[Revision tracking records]
Segment Open

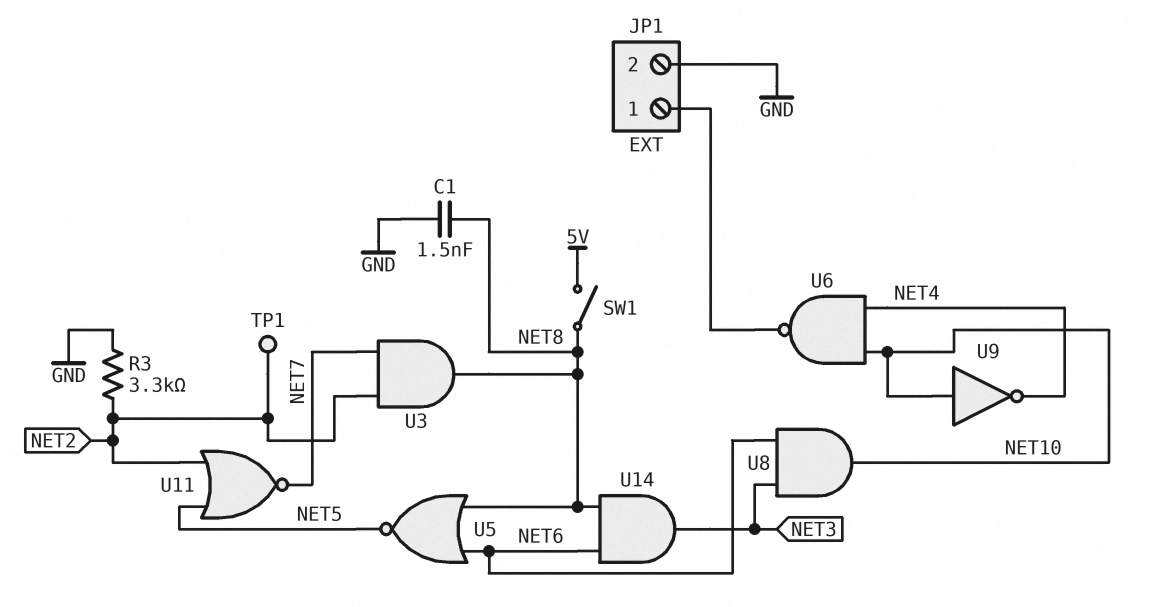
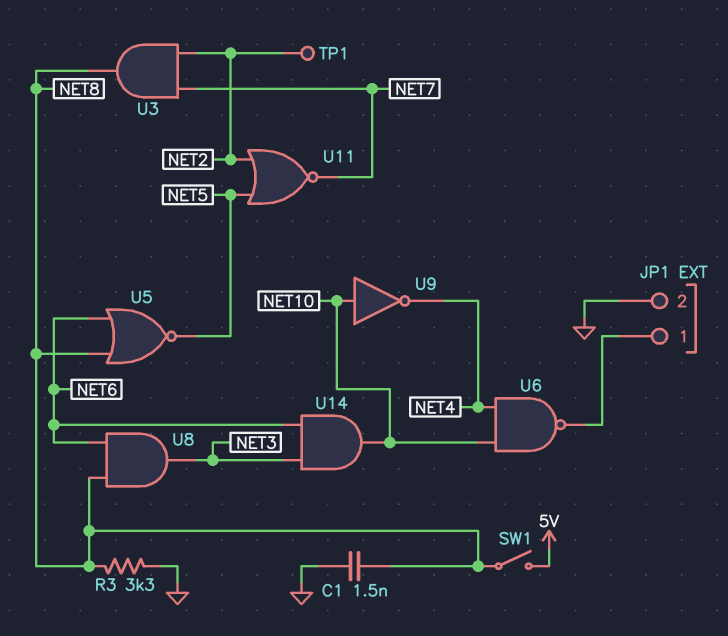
R3: 3.3k (GND, NET2) -> 3.3k (GND, NET8)
U8: AND (in NET3, in NET6, out NET10) -> AND (in NET6, in NET8, out NET3)
U14: AND (in NET6, in NET8, out NET3) -> AND (in NET3, in NET6, out NET10)

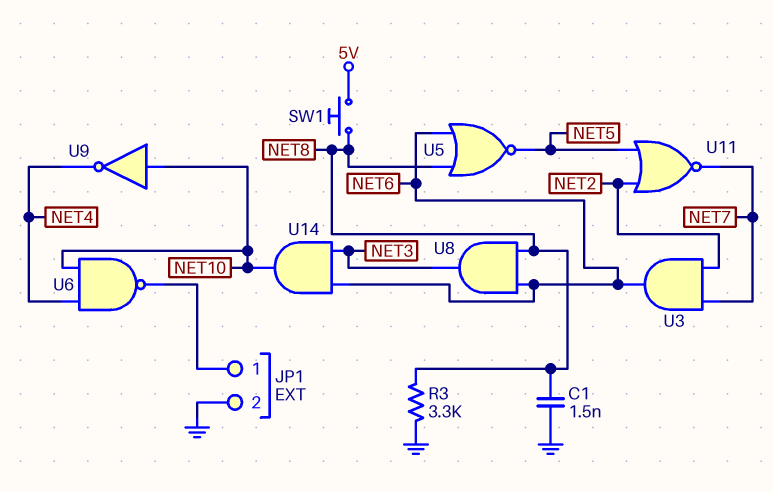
SW1: switch (5V, NET8) -> button (5V, NET8)
TP1: test point (NET2) -> none
U3: AND (in NET2, in NET7, out NET8) -> AND (in NET2, in NET7, out NET6)

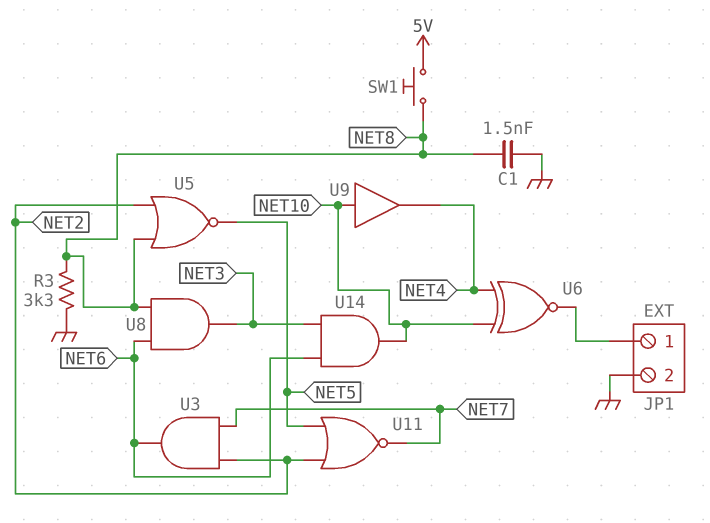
U5: NOR (in NET6, in NET8, out NET5) -> NOR (in NET2, in NET8, out NET5)
U6: NAND (in NET4, in NET10, out JP1/1) -> XNOR (in NET4, in NET10, out JP1/1)
U9: NOT (in NET10, out NET4) -> buffer (in NET10, out NET4)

Segment Closed

▸ Work request: Would you reproduce the lines above, from the very first through the line containing "U5: NOR (in", exactly and without the pictures?

▸ Answer:
R3: 3.3k (GND, NET2) -> 3.3k (GND, NET8)
U8: AND (in NET3, in NET6, out NET10) -> AND (in NET6, in NET8, out NET3)
U14: AND (in NET6, in NET8, out NET3) -> AND (in NET3, in NET6, out NET10)

SW1: switch (5V, NET8) -> button (5V, NET8)
TP1: test point (NET2) -> none
U3: AND (in NET2, in NET7, out NET8) -> AND (in NET2, in NET7, out NET6)

U5: NOR (in NET6, in NET8, out NET5) -> NOR (in NET2, in NET8, out NET5)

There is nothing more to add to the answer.